• COLLECTED DATA:
Content starts
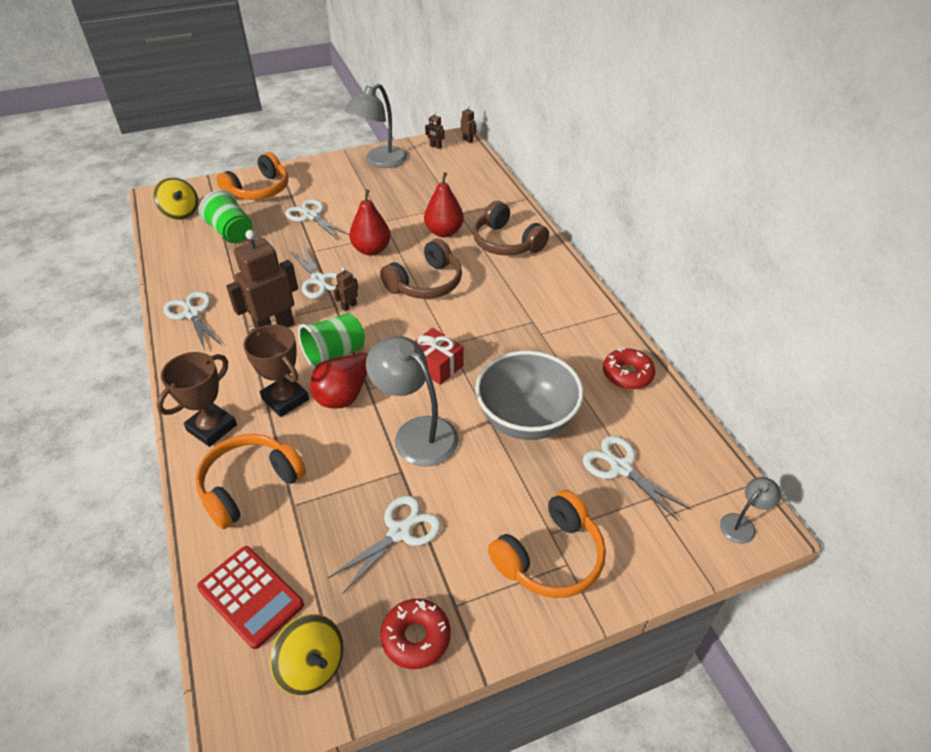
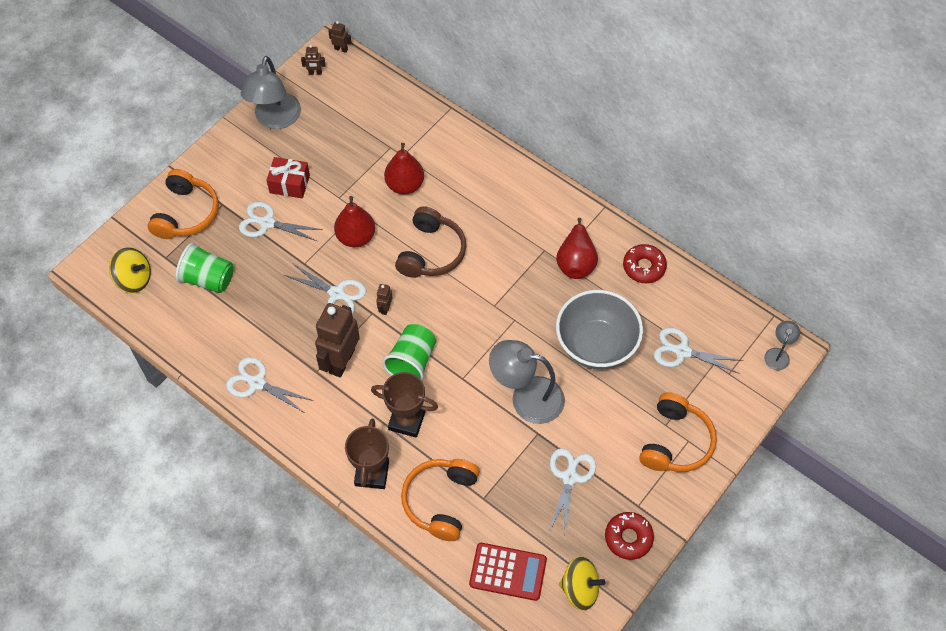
camera: 30 degrees left, 15 degrees up
(345, 395) = (449, 393): red pear -> red pear (576, 262)
(436, 365) = (499, 331): red gift -> red gift (289, 184)
(506, 242) = (468, 172): brown headphones -> none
Content ends
• WHAT YOU ARE ASKED TO DO: Keep every word of the data as it is when you write it out, but drop the pictures.

• SOLUTION BELOW:
camera: 30 degrees left, 15 degrees up
(345, 395) = (449, 393): red pear -> red pear (576, 262)
(436, 365) = (499, 331): red gift -> red gift (289, 184)
(506, 242) = (468, 172): brown headphones -> none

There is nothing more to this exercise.